Records for the task:
***

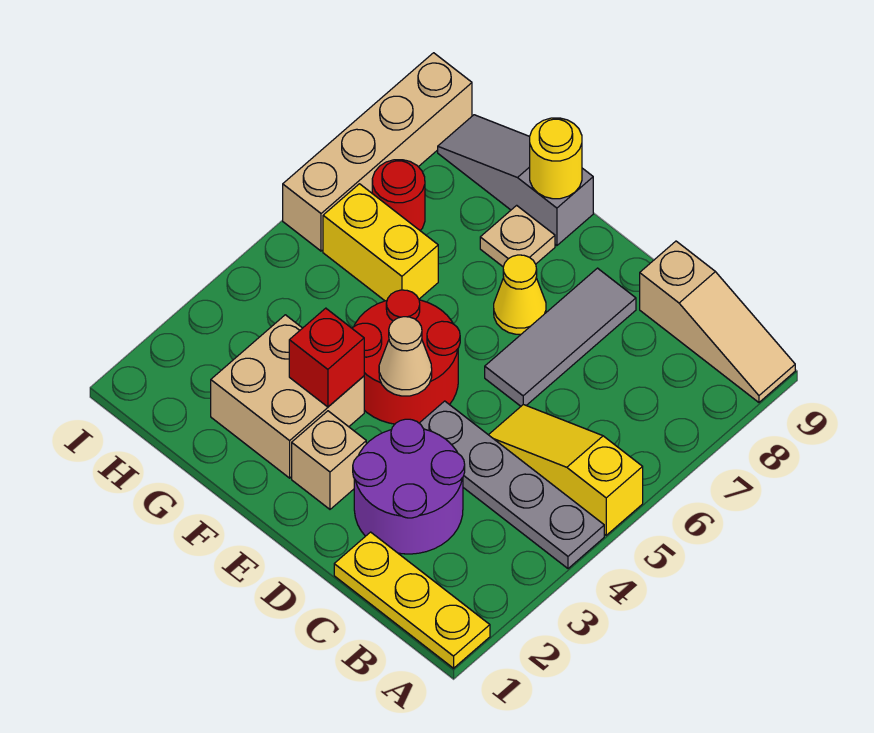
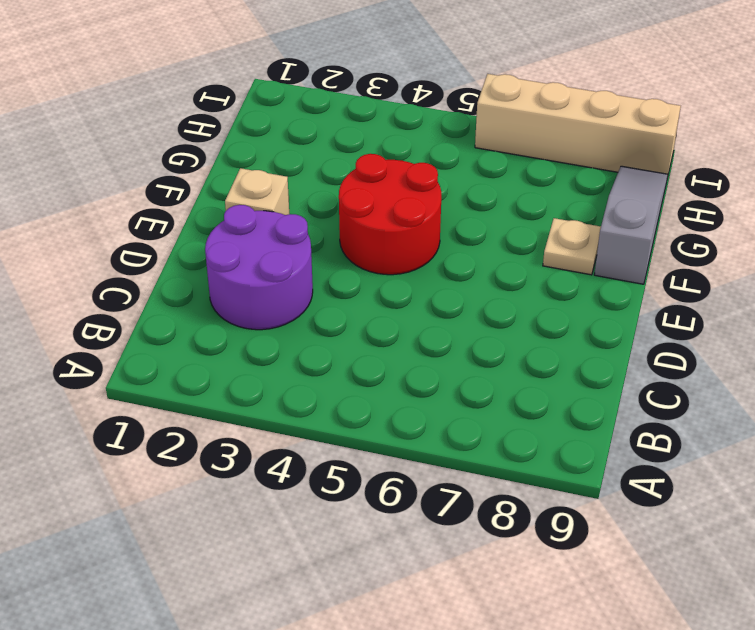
none -> yellow plate A1:C1 level 1
none -> grey plate A4:D4 level 1
none -> yellow slope A5:C5 level 1 top A

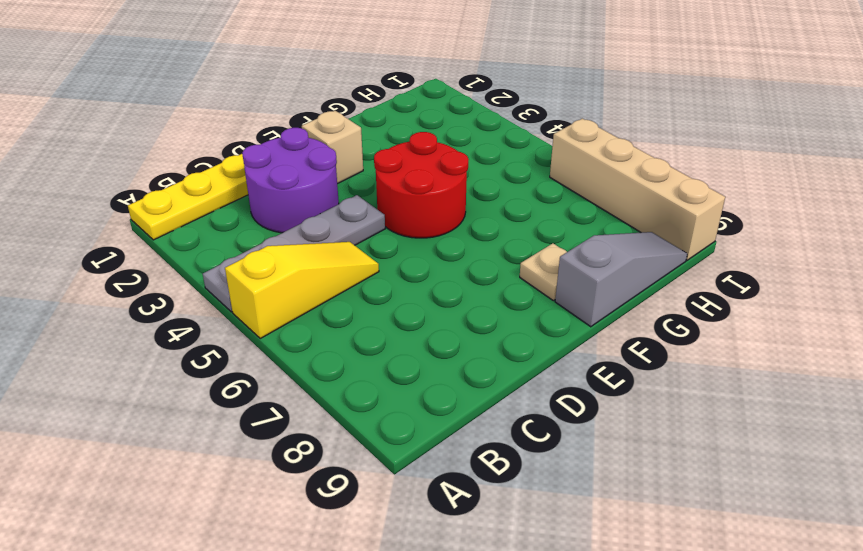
none -> tan slope A9:C9 level 1 top C
none -> grey tile D6:D8 level 1
none -> yellow cone E7 level 1

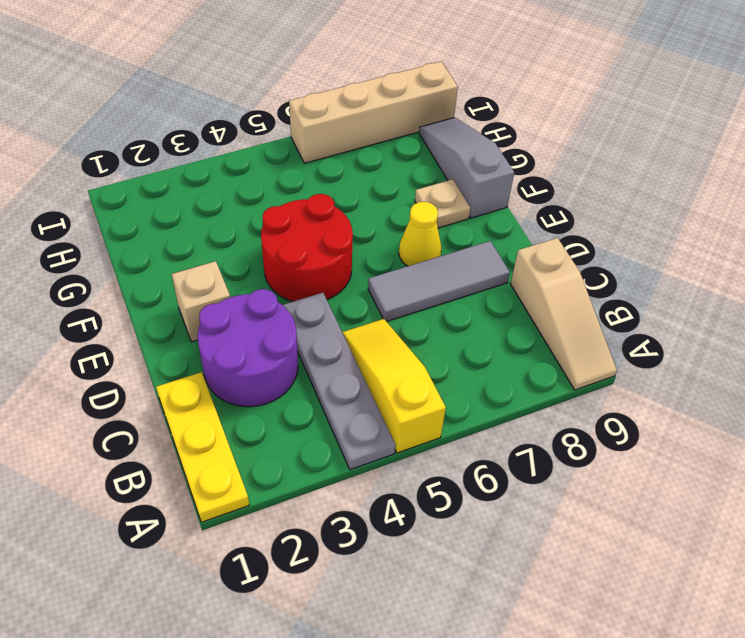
none -> tan brick F2:G3 level 1
none -> yellow brick G6:H6 level 1
none -> red round brick H7 level 1

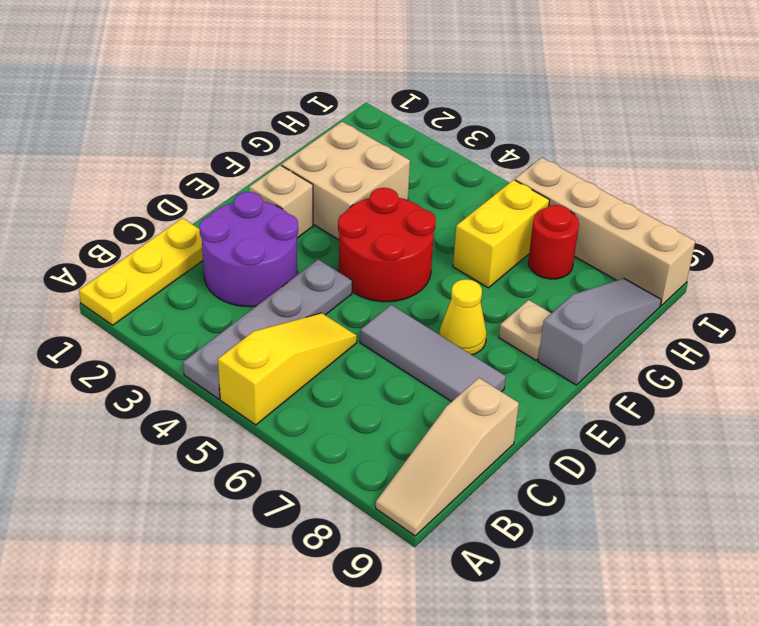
none -> tan cone E4 level 2
none -> red brick F3 level 2
none -> yellow round brick F9 level 2

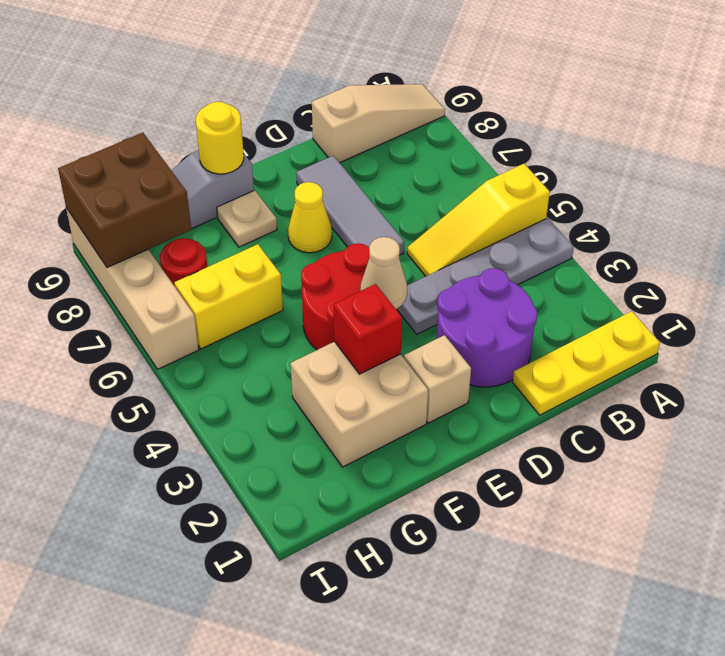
brown brick H8:I9 level 2 -> none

***

About this task: Keep the pictures out, and write out the rest of the data above word for word.

Reply:
none -> yellow plate A1:C1 level 1
none -> grey plate A4:D4 level 1
none -> yellow slope A5:C5 level 1 top A

none -> tan slope A9:C9 level 1 top C
none -> grey tile D6:D8 level 1
none -> yellow cone E7 level 1

none -> tan brick F2:G3 level 1
none -> yellow brick G6:H6 level 1
none -> red round brick H7 level 1

none -> tan cone E4 level 2
none -> red brick F3 level 2
none -> yellow round brick F9 level 2

brown brick H8:I9 level 2 -> none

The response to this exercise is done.